Problem requirements: Copy all the records word for word, apart from any pictures.

[Saved data entries]
↓

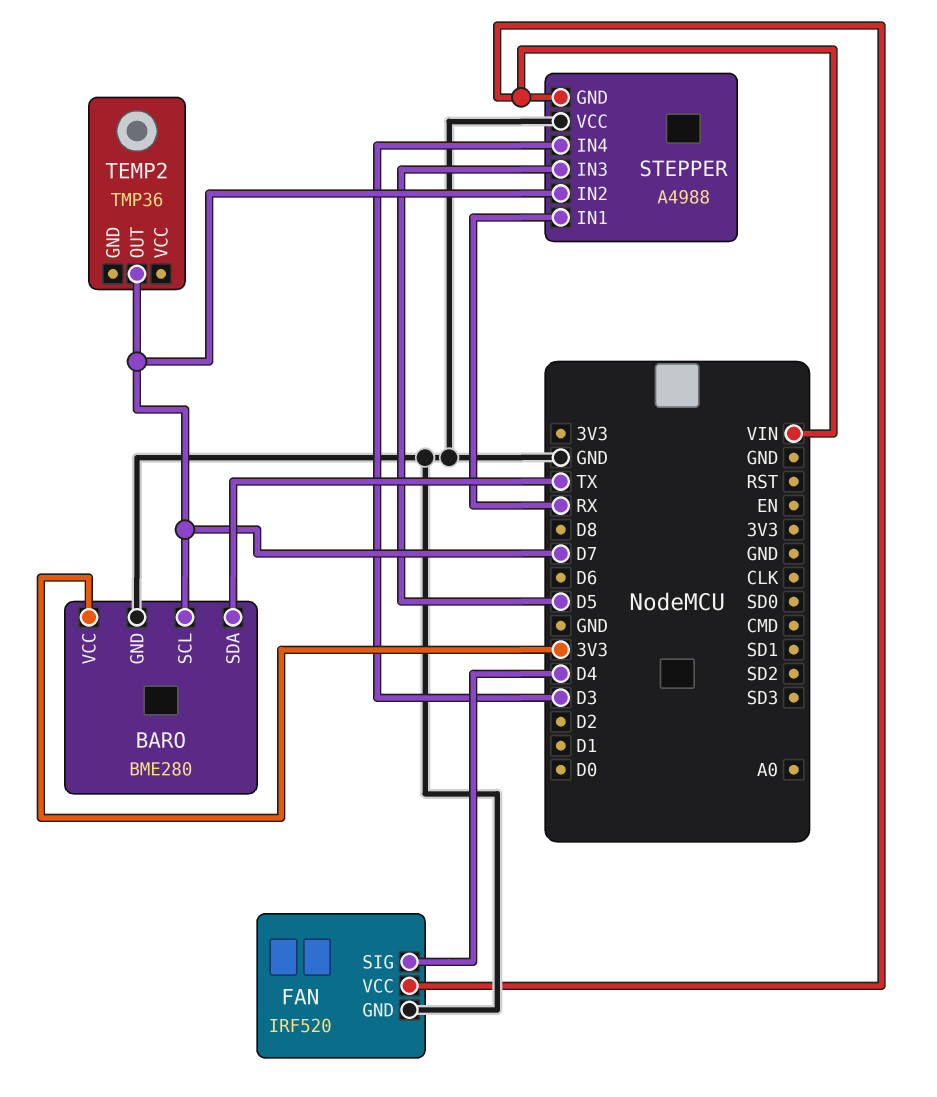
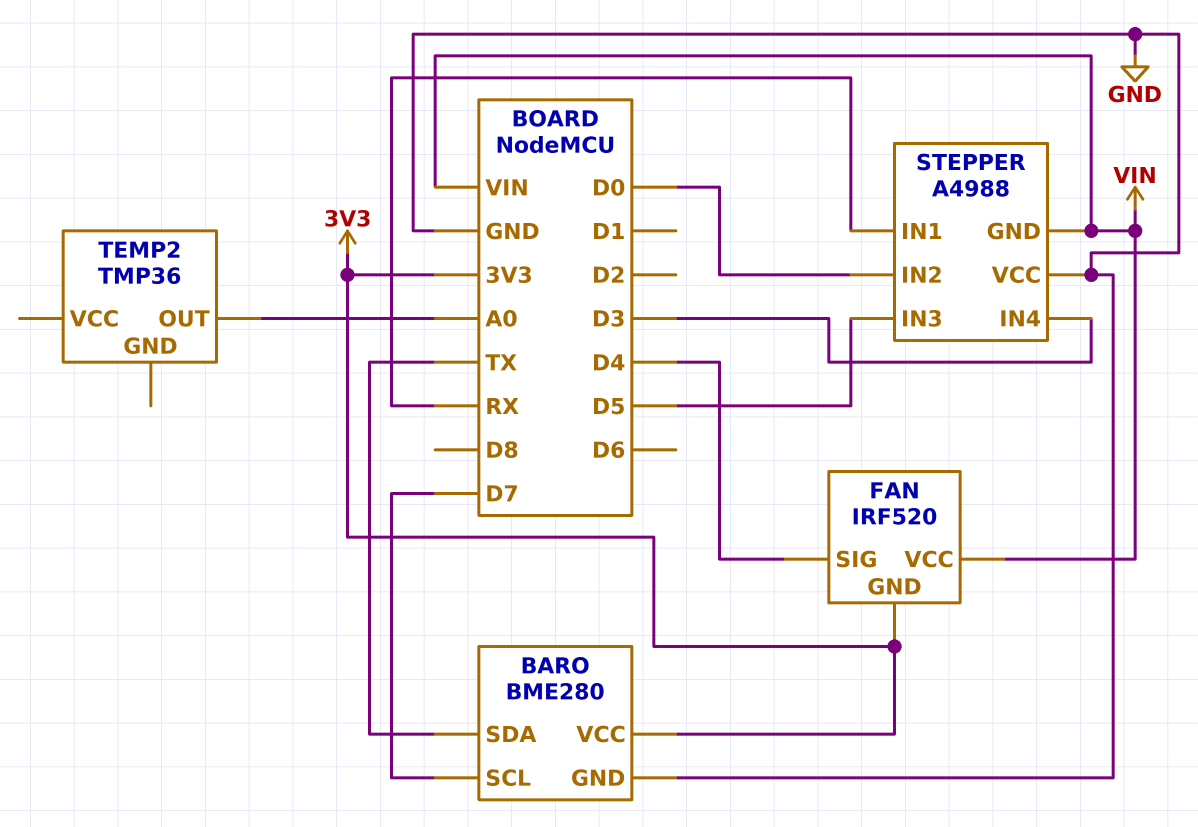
FAN pin GND: GND -> 3V3
STEPPER pin IN2: D7 -> D0
TEMP2 pin OUT: D7 -> A0

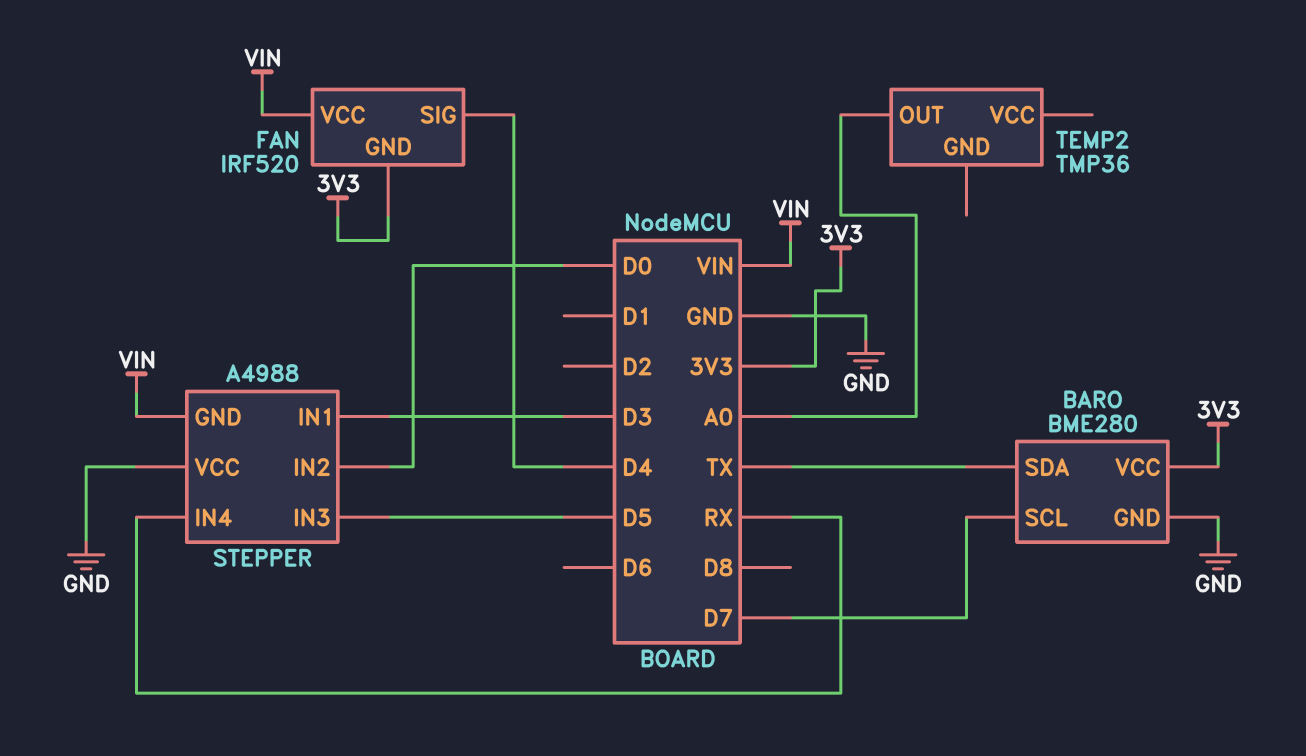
STEPPER pin IN1: RX -> D3
STEPPER pin IN4: D3 -> RX

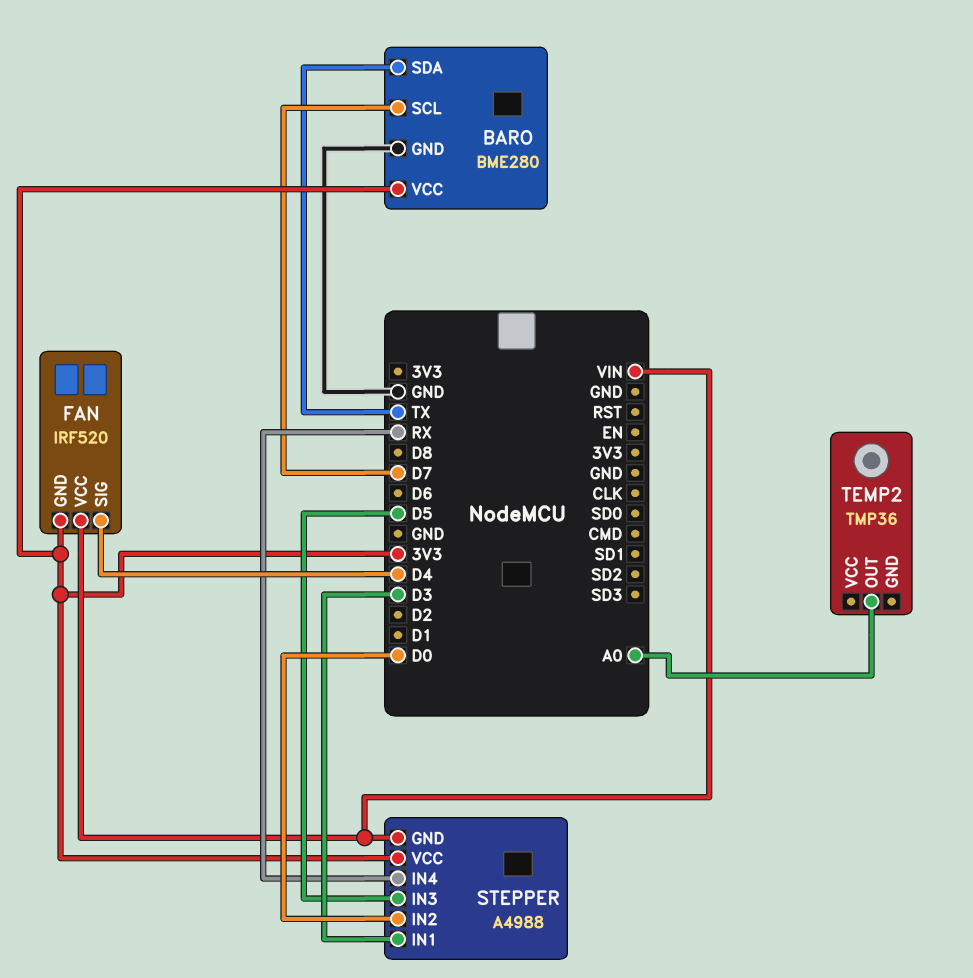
STEPPER pin VCC: GND -> 3V3

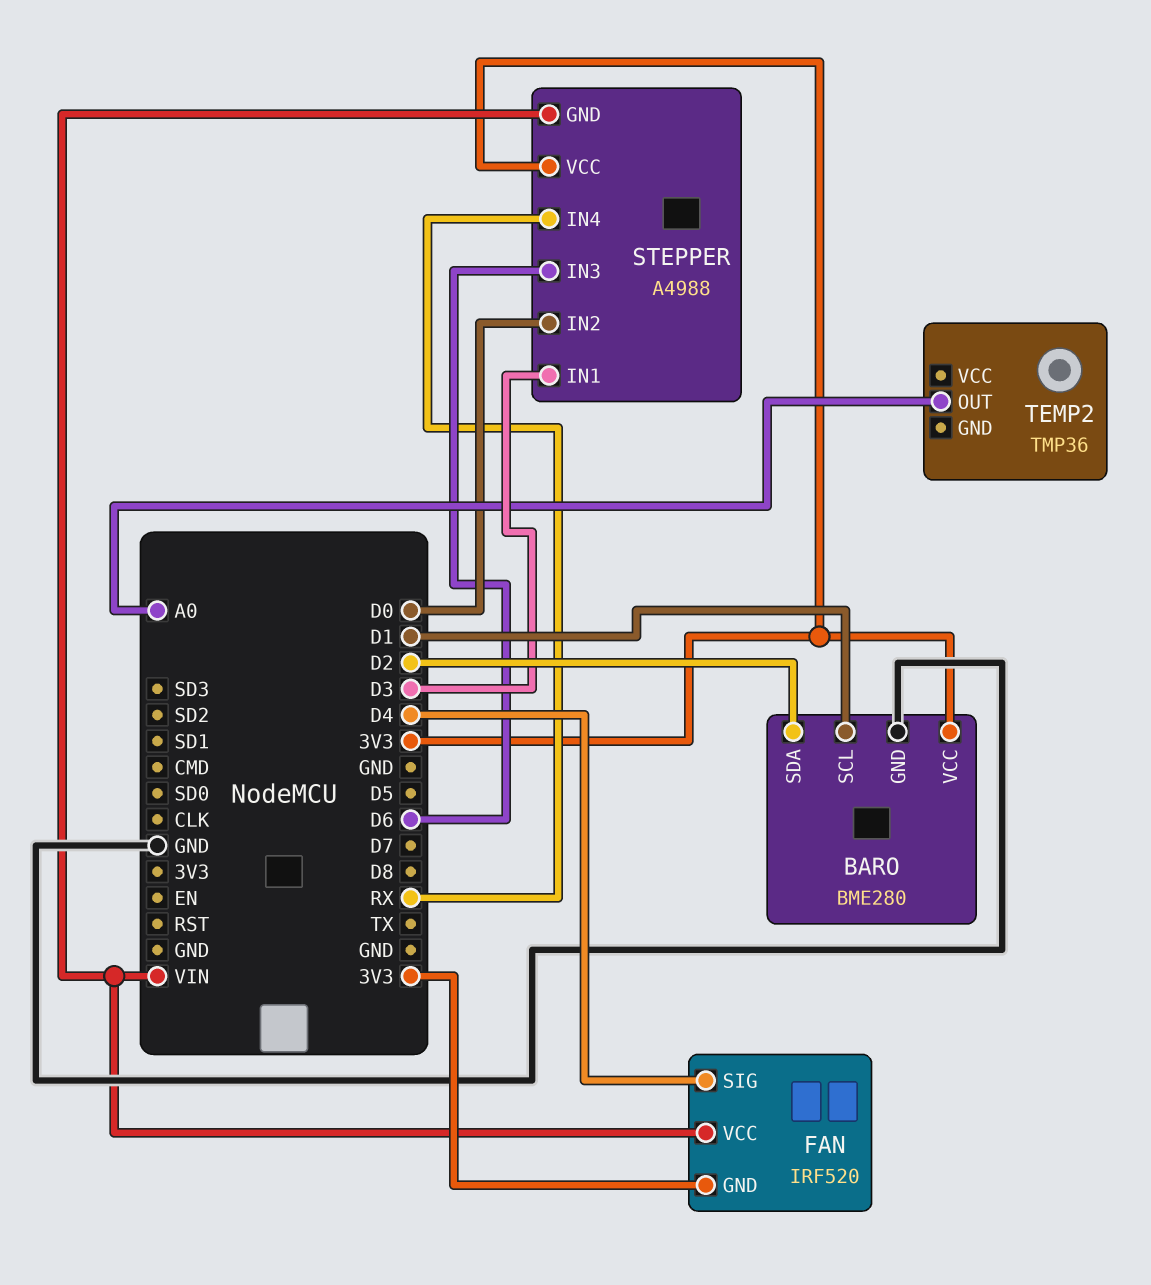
BARO pin SCL: D7 -> D1
BARO pin SDA: TX -> D2
STEPPER pin IN3: D5 -> D6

↑

Exercise solution:
FAN pin GND: GND -> 3V3
STEPPER pin IN2: D7 -> D0
TEMP2 pin OUT: D7 -> A0

STEPPER pin IN1: RX -> D3
STEPPER pin IN4: D3 -> RX

STEPPER pin VCC: GND -> 3V3

BARO pin SCL: D7 -> D1
BARO pin SDA: TX -> D2
STEPPER pin IN3: D5 -> D6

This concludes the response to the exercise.